[Extracted data entries]

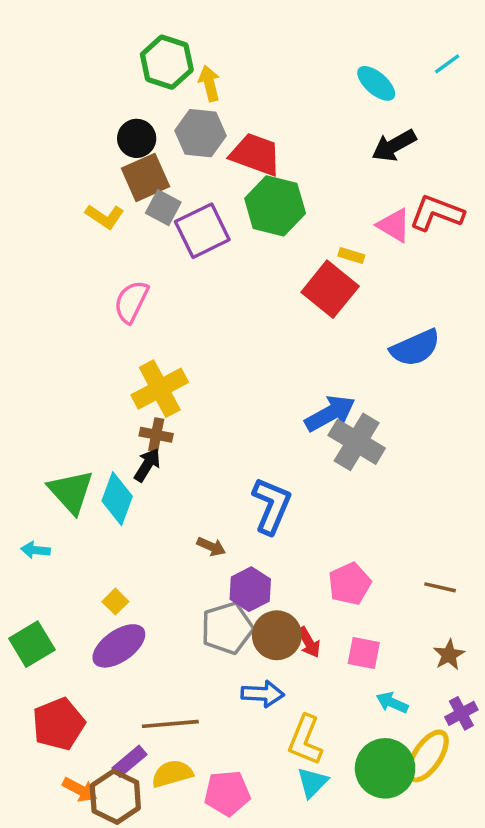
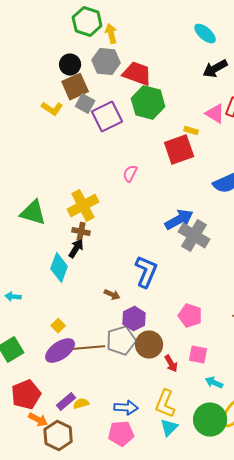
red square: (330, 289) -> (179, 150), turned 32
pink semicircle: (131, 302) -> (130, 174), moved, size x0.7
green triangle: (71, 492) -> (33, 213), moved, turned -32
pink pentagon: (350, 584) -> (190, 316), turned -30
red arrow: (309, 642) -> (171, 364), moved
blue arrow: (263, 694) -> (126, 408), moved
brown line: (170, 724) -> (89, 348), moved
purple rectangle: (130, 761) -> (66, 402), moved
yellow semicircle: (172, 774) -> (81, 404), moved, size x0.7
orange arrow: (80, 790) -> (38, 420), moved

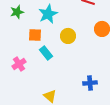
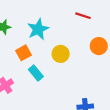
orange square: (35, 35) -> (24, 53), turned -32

## Problem requirements
For each line above that includes the word "pink", make a copy of that line.

## Answer to the problem
pink semicircle: (131, 302) -> (130, 174), moved, size x0.7
pink pentagon: (350, 584) -> (190, 316), turned -30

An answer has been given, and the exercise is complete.